What is being asked - An exact copy of the listing below is the answer, with the pictures removed.

Recorded information -

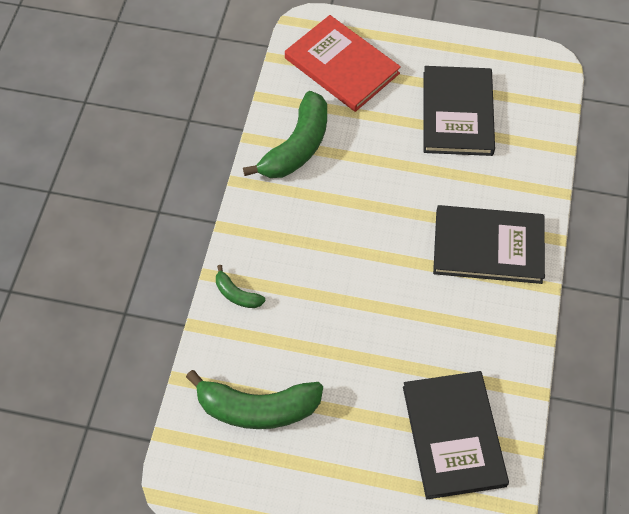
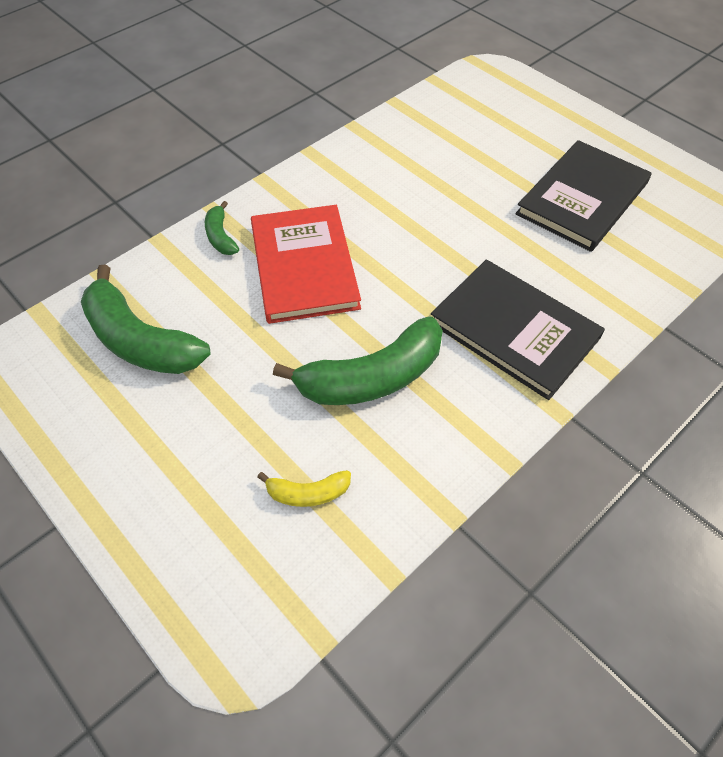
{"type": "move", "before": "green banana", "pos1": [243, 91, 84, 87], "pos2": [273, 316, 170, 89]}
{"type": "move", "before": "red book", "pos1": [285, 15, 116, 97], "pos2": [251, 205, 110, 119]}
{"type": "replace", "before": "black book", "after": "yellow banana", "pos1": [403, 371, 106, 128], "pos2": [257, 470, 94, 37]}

Task response -
{"type": "move", "before": "green banana", "pos1": [243, 91, 84, 87], "pos2": [273, 316, 170, 89]}
{"type": "move", "before": "red book", "pos1": [285, 15, 116, 97], "pos2": [251, 205, 110, 119]}
{"type": "replace", "before": "black book", "after": "yellow banana", "pos1": [403, 371, 106, 128], "pos2": [257, 470, 94, 37]}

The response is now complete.